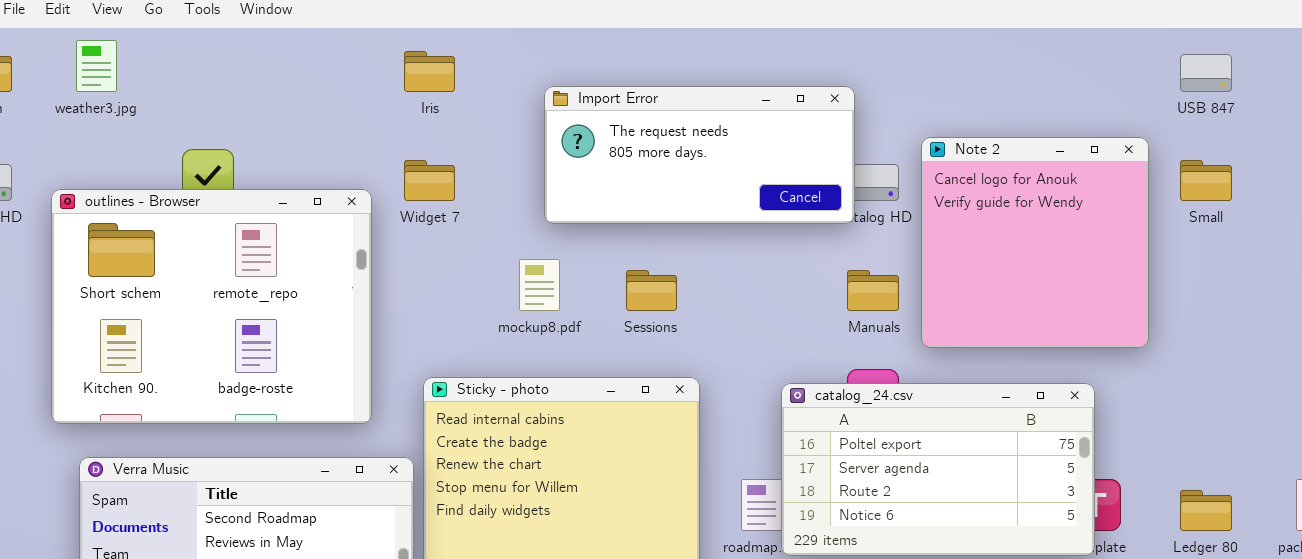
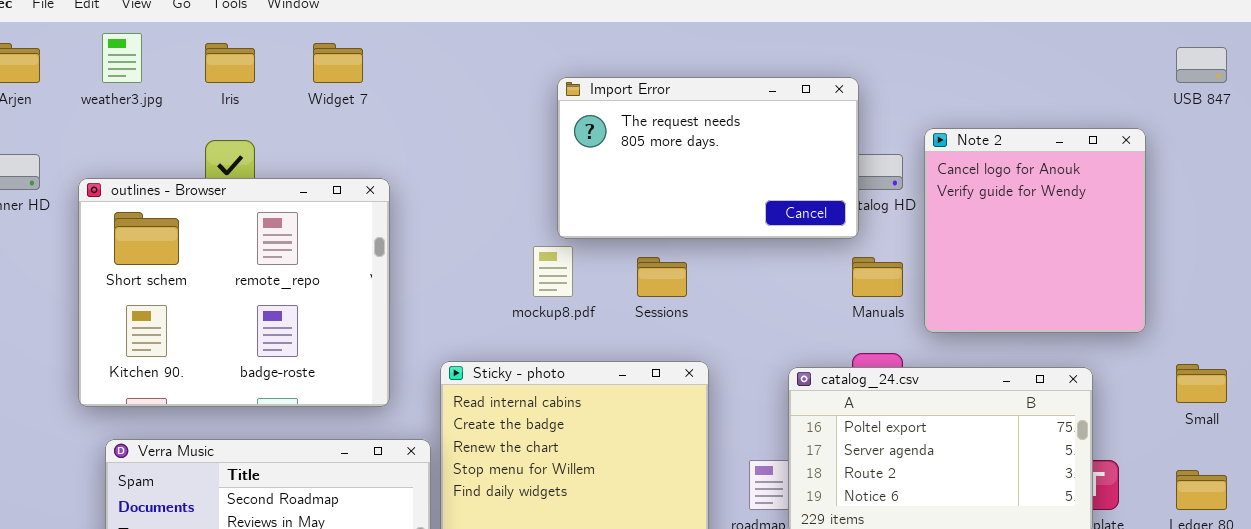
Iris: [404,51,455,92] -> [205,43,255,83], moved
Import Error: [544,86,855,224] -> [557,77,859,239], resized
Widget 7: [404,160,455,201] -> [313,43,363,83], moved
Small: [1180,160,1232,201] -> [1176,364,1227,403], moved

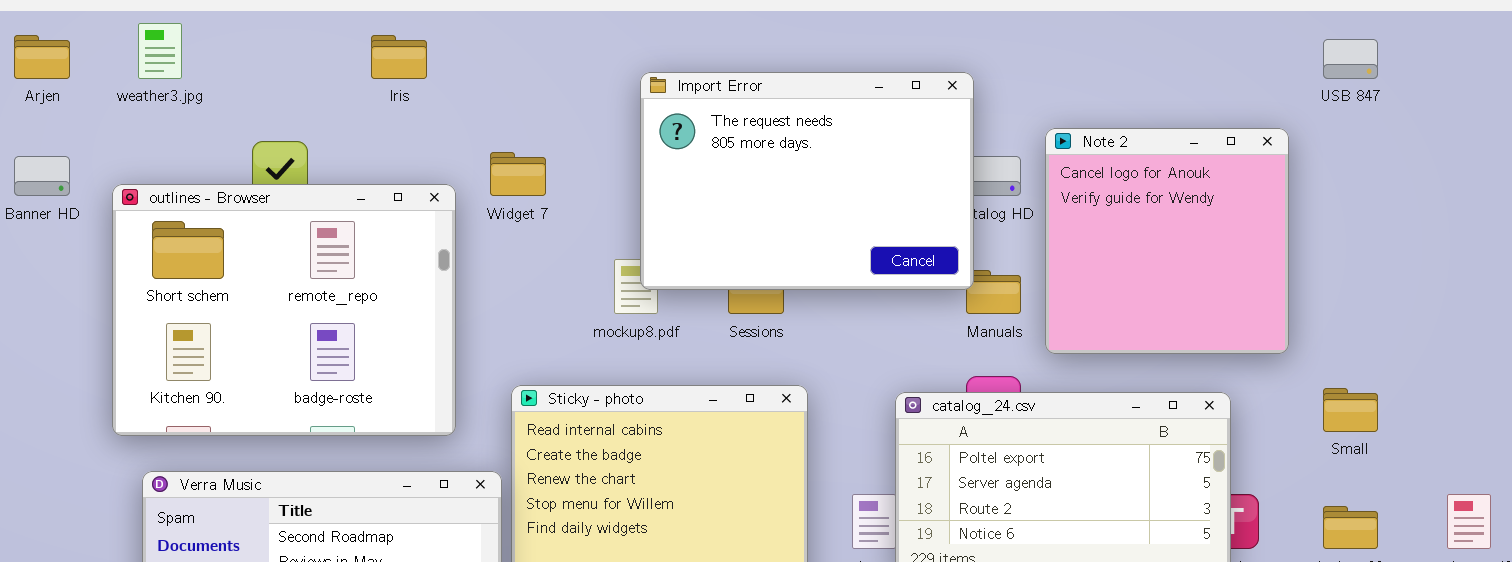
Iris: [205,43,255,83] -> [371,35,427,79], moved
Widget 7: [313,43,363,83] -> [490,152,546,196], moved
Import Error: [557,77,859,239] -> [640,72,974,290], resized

Brief:
Transcribe the listing exactly, skipping pictures.

Answer:
Iris: [404,51,455,92] -> [205,43,255,83], moved
Import Error: [544,86,855,224] -> [557,77,859,239], resized
Widget 7: [404,160,455,201] -> [313,43,363,83], moved
Small: [1180,160,1232,201] -> [1176,364,1227,403], moved

Iris: [205,43,255,83] -> [371,35,427,79], moved
Widget 7: [313,43,363,83] -> [490,152,546,196], moved
Import Error: [557,77,859,239] -> [640,72,974,290], resized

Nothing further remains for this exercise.